==== SOURCE MATERIAL ====
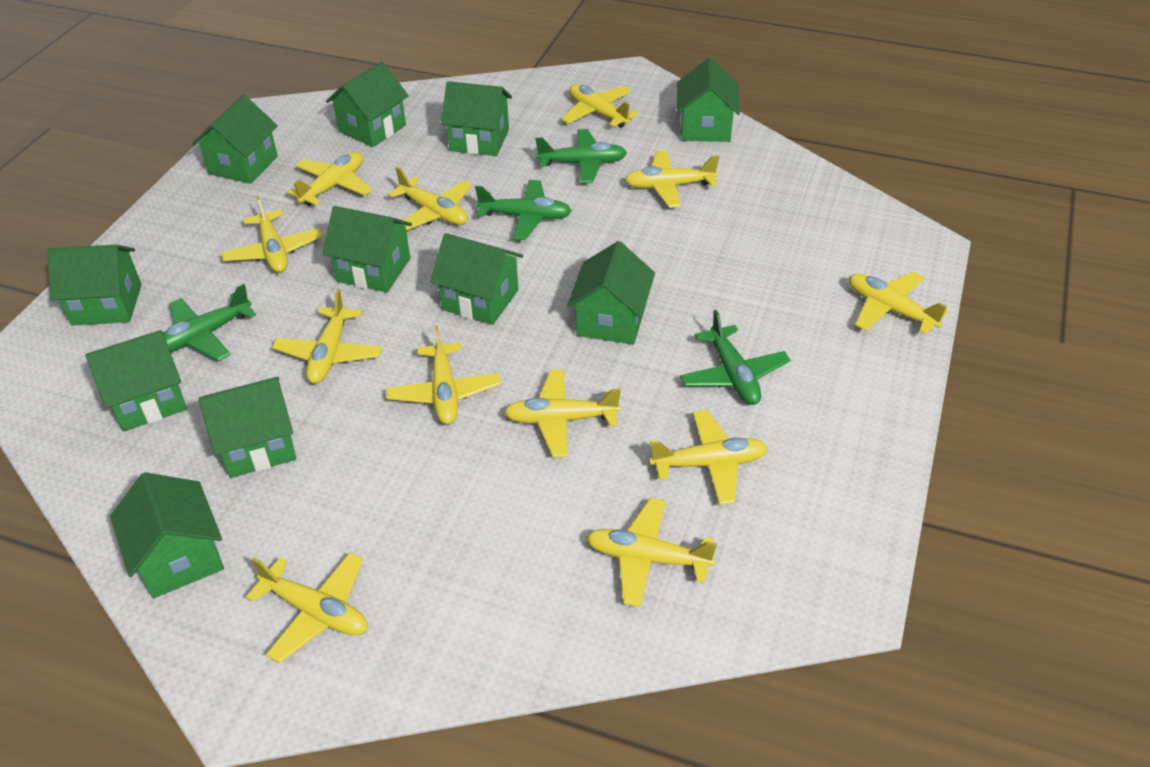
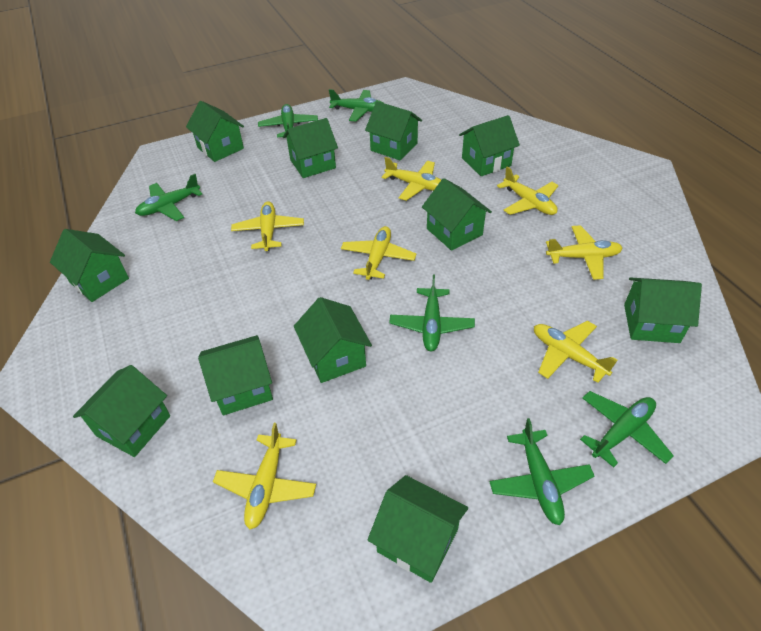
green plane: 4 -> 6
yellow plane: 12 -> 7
====
==== SOURCE MATERIAL ====
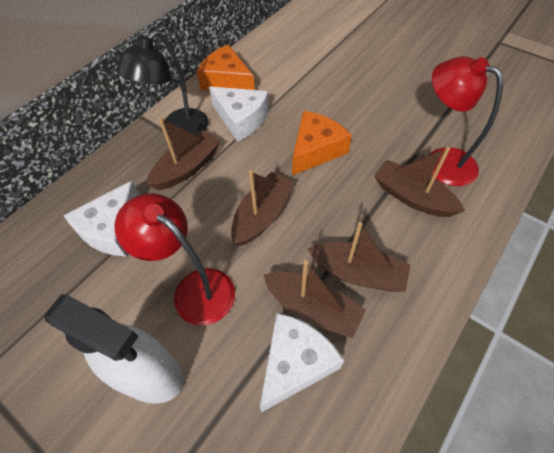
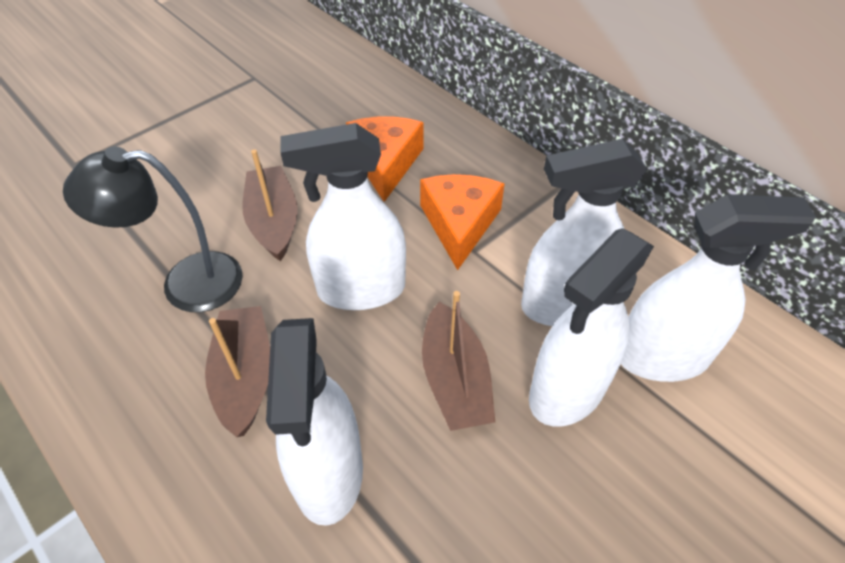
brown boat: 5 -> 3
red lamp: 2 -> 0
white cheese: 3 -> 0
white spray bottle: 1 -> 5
====
> **TASK INSTRUCTIONS**: Whenever the string "white" shows up in a line of the entries, copy that line.

> **SOLUTION TO THIS EXERCISE**:
white cheese: 3 -> 0
white spray bottle: 1 -> 5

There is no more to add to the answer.